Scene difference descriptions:
⟨
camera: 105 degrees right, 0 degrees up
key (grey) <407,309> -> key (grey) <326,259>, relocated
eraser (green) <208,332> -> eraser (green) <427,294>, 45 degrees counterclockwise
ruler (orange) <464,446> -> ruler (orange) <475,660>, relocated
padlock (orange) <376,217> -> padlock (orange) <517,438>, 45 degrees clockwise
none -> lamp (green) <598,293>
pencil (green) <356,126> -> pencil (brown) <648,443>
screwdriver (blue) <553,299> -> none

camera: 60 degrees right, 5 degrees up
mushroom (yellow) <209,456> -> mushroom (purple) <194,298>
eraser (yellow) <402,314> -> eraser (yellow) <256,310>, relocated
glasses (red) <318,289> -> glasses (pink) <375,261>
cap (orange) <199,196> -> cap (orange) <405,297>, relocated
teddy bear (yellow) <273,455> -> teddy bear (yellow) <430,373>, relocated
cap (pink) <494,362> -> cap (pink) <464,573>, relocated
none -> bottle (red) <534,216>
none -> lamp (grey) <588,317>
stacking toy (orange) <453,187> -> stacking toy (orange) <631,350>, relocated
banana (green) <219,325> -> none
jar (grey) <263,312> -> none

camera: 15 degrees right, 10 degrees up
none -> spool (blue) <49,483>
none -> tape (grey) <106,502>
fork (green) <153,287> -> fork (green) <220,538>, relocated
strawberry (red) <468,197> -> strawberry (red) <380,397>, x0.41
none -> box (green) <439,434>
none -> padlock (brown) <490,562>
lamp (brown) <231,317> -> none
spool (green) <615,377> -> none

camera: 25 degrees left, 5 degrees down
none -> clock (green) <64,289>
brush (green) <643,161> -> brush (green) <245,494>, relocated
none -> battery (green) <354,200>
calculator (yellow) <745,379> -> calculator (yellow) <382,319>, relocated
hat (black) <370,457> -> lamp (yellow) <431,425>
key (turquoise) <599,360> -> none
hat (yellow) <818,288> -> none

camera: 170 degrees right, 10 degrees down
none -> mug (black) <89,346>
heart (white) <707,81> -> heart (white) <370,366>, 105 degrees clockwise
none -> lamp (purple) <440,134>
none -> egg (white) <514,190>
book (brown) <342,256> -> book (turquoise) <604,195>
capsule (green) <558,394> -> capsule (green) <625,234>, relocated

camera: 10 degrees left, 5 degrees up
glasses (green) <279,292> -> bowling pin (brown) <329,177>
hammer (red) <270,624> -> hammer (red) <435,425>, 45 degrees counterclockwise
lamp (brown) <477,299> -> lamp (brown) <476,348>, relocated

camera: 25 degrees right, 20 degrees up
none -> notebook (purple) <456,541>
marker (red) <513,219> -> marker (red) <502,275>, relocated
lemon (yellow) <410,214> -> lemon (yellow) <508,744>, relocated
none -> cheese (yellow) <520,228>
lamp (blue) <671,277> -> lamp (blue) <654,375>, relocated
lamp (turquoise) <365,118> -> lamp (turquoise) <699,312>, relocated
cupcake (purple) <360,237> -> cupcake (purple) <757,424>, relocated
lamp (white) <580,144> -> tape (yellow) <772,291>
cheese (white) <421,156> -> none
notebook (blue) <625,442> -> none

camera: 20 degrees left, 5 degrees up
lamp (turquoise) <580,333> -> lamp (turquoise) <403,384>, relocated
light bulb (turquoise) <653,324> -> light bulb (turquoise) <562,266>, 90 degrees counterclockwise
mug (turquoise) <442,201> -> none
⟩
Each of the entries above should be written out again exactly.

camera: 105 degrees right, 0 degrees up
key (grey) <407,309> -> key (grey) <326,259>, relocated
eraser (green) <208,332> -> eraser (green) <427,294>, 45 degrees counterclockwise
ruler (orange) <464,446> -> ruler (orange) <475,660>, relocated
padlock (orange) <376,217> -> padlock (orange) <517,438>, 45 degrees clockwise
none -> lamp (green) <598,293>
pencil (green) <356,126> -> pencil (brown) <648,443>
screwdriver (blue) <553,299> -> none

camera: 60 degrees right, 5 degrees up
mushroom (yellow) <209,456> -> mushroom (purple) <194,298>
eraser (yellow) <402,314> -> eraser (yellow) <256,310>, relocated
glasses (red) <318,289> -> glasses (pink) <375,261>
cap (orange) <199,196> -> cap (orange) <405,297>, relocated
teddy bear (yellow) <273,455> -> teddy bear (yellow) <430,373>, relocated
cap (pink) <494,362> -> cap (pink) <464,573>, relocated
none -> bottle (red) <534,216>
none -> lamp (grey) <588,317>
stacking toy (orange) <453,187> -> stacking toy (orange) <631,350>, relocated
banana (green) <219,325> -> none
jar (grey) <263,312> -> none

camera: 15 degrees right, 10 degrees up
none -> spool (blue) <49,483>
none -> tape (grey) <106,502>
fork (green) <153,287> -> fork (green) <220,538>, relocated
strawberry (red) <468,197> -> strawberry (red) <380,397>, x0.41
none -> box (green) <439,434>
none -> padlock (brown) <490,562>
lamp (brown) <231,317> -> none
spool (green) <615,377> -> none

camera: 25 degrees left, 5 degrees down
none -> clock (green) <64,289>
brush (green) <643,161> -> brush (green) <245,494>, relocated
none -> battery (green) <354,200>
calculator (yellow) <745,379> -> calculator (yellow) <382,319>, relocated
hat (black) <370,457> -> lamp (yellow) <431,425>
key (turquoise) <599,360> -> none
hat (yellow) <818,288> -> none

camera: 170 degrees right, 10 degrees down
none -> mug (black) <89,346>
heart (white) <707,81> -> heart (white) <370,366>, 105 degrees clockwise
none -> lamp (purple) <440,134>
none -> egg (white) <514,190>
book (brown) <342,256> -> book (turquoise) <604,195>
capsule (green) <558,394> -> capsule (green) <625,234>, relocated

camera: 10 degrees left, 5 degrees up
glasses (green) <279,292> -> bowling pin (brown) <329,177>
hammer (red) <270,624> -> hammer (red) <435,425>, 45 degrees counterclockwise
lamp (brown) <477,299> -> lamp (brown) <476,348>, relocated

camera: 25 degrees right, 20 degrees up
none -> notebook (purple) <456,541>
marker (red) <513,219> -> marker (red) <502,275>, relocated
lemon (yellow) <410,214> -> lemon (yellow) <508,744>, relocated
none -> cheese (yellow) <520,228>
lamp (blue) <671,277> -> lamp (blue) <654,375>, relocated
lamp (turquoise) <365,118> -> lamp (turquoise) <699,312>, relocated
cupcake (purple) <360,237> -> cupcake (purple) <757,424>, relocated
lamp (white) <580,144> -> tape (yellow) <772,291>
cheese (white) <421,156> -> none
notebook (blue) <625,442> -> none

camera: 20 degrees left, 5 degrees up
lamp (turquoise) <580,333> -> lamp (turquoise) <403,384>, relocated
light bulb (turquoise) <653,324> -> light bulb (turquoise) <562,266>, 90 degrees counterclockwise
mug (turquoise) <442,201> -> none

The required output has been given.